# AVAILABLE DATA:

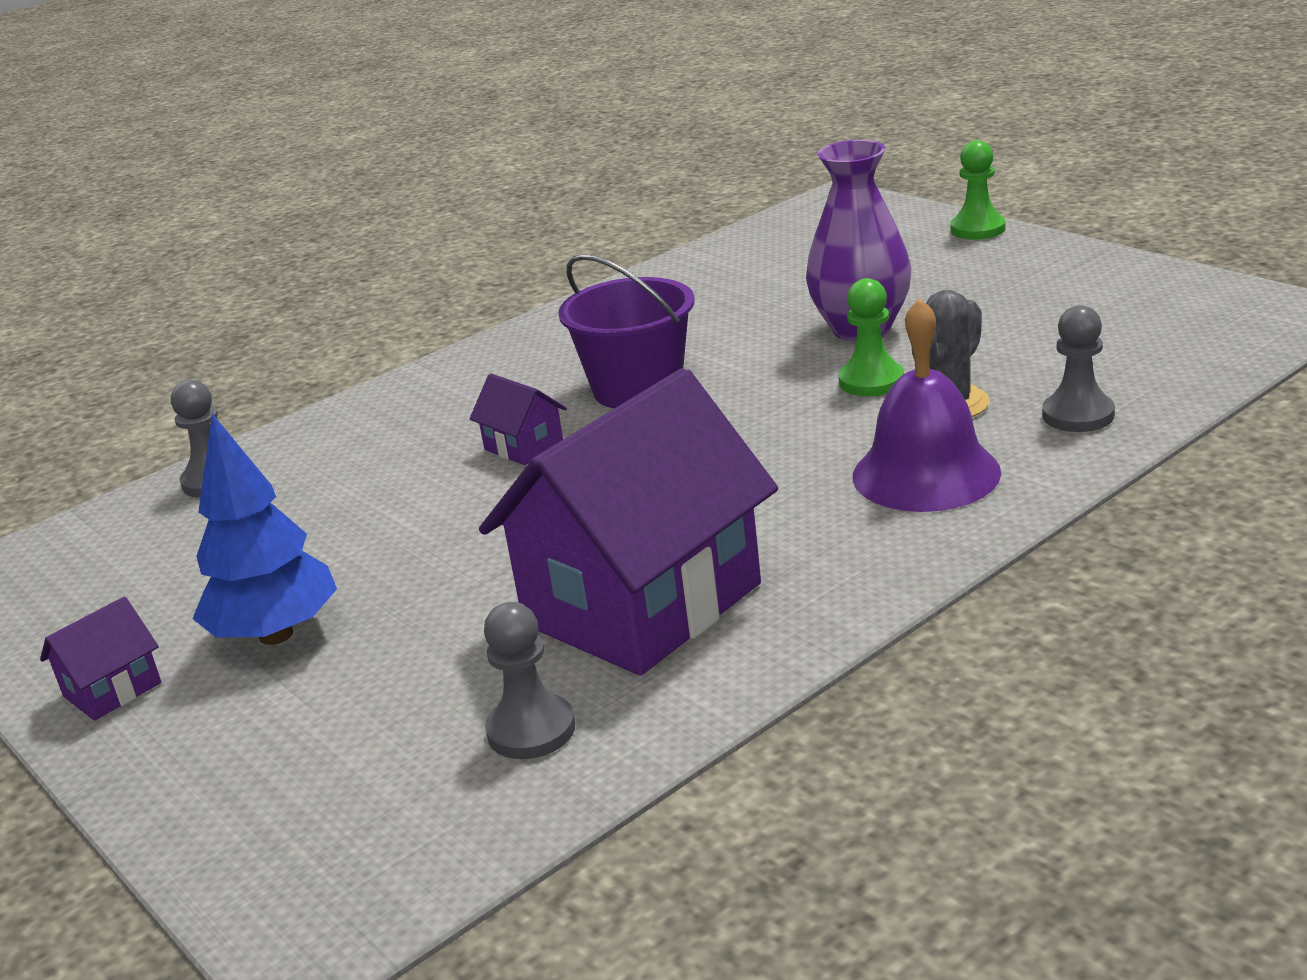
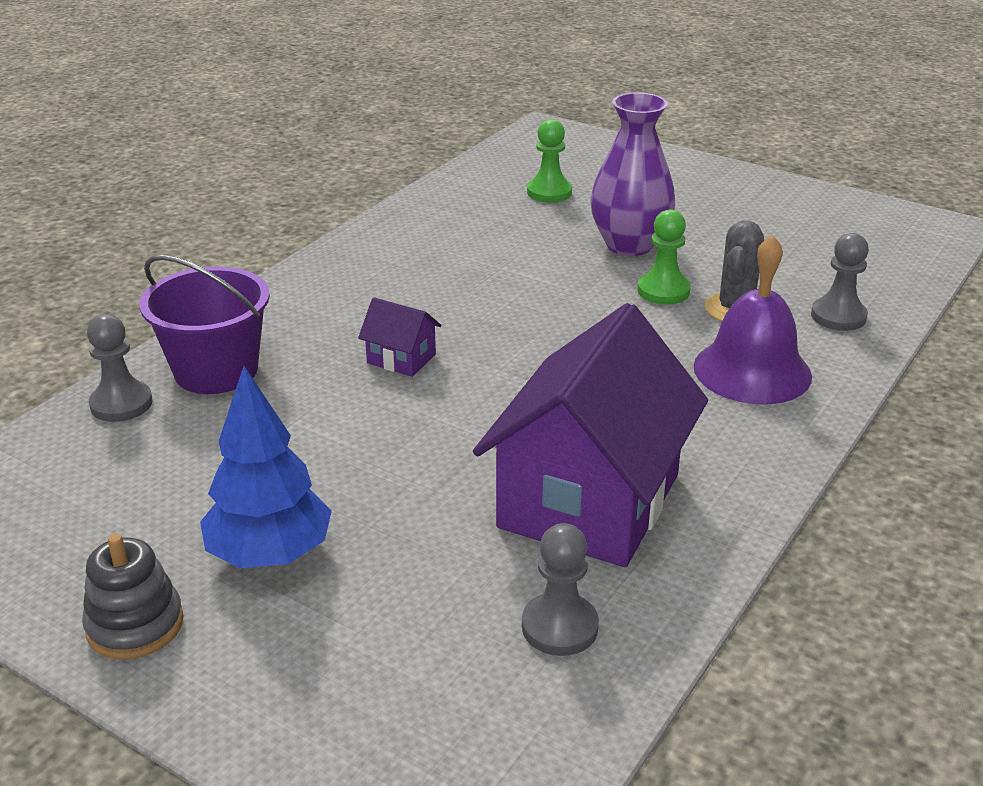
camera: 20 degrees left, 5 degrees up
(112, 690) = (135, 625): purple house -> grey stacking toy
(637, 388) = (472, 302): purple bucket -> purple bucket (216, 370)
(978, 229) = (672, 158): green pawn -> green pawn (549, 192)

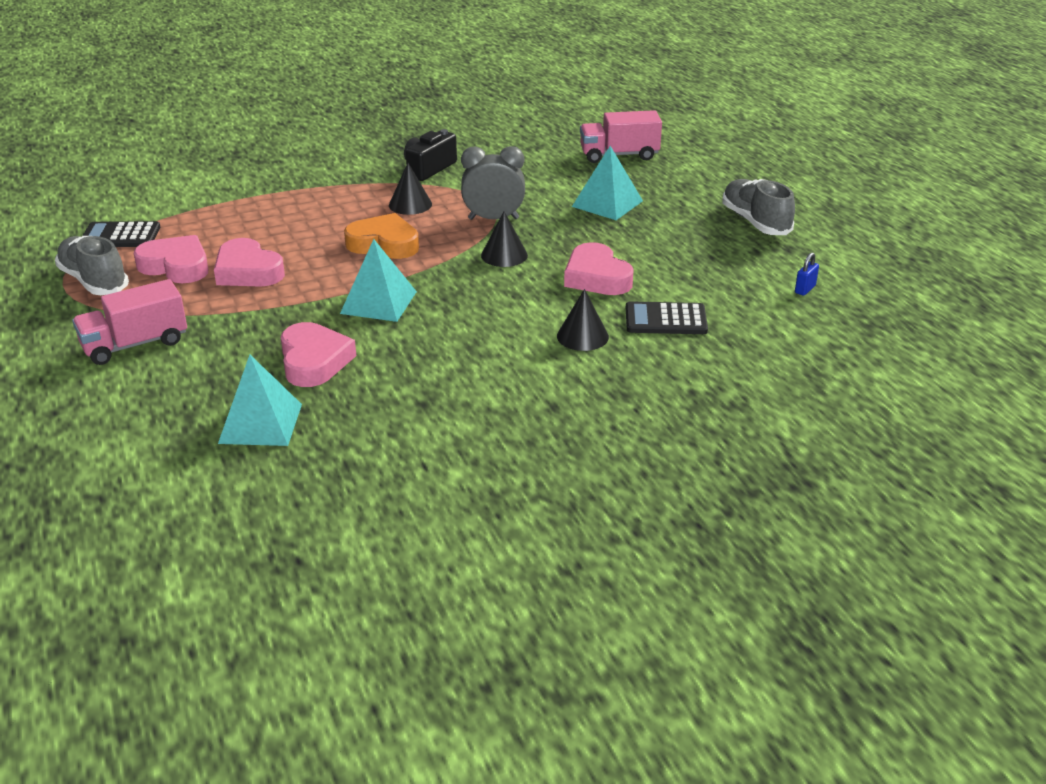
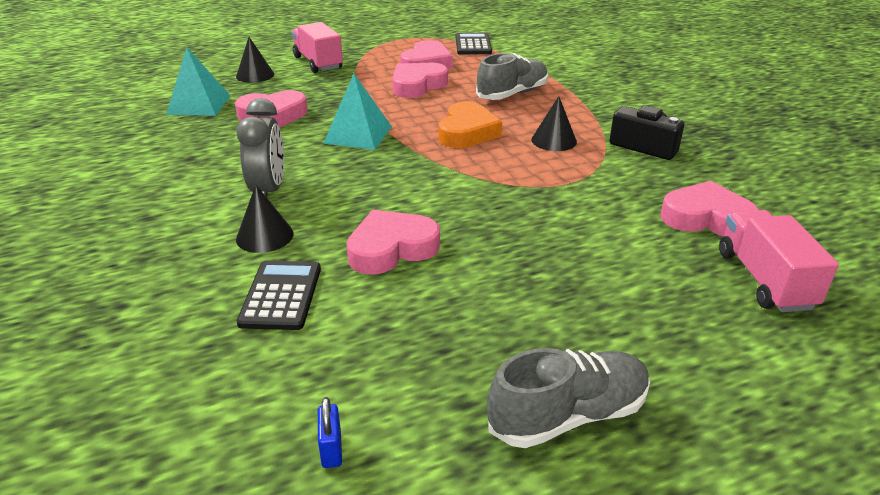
camera: 90 degrees right, 0 degrees up
(94, 281) = (406, 45): grey shoe -> grey shoe (512, 94)
(493, 219) = (531, 184): grey clock -> grey clock (268, 190)
(504, 255) = (445, 191): black cone -> black cone (255, 75)
(546, 161) = (706, 218): none -> pink heart
(607, 203) = (593, 263): turquoise pyramid -> none
(805, 289) = (331, 449): blue padlock -> blue padlock turned 45 degrees clockwise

# INSTRUCTION:
From the material above, return every line that contains "grey".

# SOLVED PROBLEM:
(112, 690) = (135, 625): purple house -> grey stacking toy
(94, 281) = (406, 45): grey shoe -> grey shoe (512, 94)
(493, 219) = (531, 184): grey clock -> grey clock (268, 190)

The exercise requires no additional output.